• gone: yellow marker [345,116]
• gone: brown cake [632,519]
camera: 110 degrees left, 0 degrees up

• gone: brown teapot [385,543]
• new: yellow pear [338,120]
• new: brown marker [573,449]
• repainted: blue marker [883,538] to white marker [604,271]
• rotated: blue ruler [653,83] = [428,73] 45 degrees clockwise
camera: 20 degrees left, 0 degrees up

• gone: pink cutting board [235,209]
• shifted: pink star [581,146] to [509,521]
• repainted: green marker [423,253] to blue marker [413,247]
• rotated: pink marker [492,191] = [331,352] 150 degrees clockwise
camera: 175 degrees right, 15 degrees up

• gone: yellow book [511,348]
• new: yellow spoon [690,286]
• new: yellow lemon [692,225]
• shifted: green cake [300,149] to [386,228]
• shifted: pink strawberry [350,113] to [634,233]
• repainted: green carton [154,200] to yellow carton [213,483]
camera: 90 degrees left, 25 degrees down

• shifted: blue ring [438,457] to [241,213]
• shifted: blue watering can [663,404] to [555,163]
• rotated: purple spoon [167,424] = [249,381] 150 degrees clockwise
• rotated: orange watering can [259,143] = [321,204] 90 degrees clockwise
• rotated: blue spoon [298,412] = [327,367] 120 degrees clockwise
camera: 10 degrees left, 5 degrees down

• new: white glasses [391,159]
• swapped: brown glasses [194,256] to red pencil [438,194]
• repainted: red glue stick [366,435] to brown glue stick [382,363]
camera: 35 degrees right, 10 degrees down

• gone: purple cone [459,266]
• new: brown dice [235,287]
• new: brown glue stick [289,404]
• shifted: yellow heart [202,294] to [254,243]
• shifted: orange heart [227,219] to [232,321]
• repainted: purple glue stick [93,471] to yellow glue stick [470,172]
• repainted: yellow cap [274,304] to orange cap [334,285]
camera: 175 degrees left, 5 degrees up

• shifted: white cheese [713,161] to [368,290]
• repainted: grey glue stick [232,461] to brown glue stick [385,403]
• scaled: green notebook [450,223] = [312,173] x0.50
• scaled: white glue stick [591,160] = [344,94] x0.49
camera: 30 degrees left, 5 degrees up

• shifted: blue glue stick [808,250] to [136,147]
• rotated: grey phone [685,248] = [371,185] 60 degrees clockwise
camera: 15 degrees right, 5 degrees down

### What is needed
What lines in the material mention "heart"? Copy every one of them.

### Written reply
• shifted: yellow heart [202,294] to [254,243]
• shifted: orange heart [227,219] to [232,321]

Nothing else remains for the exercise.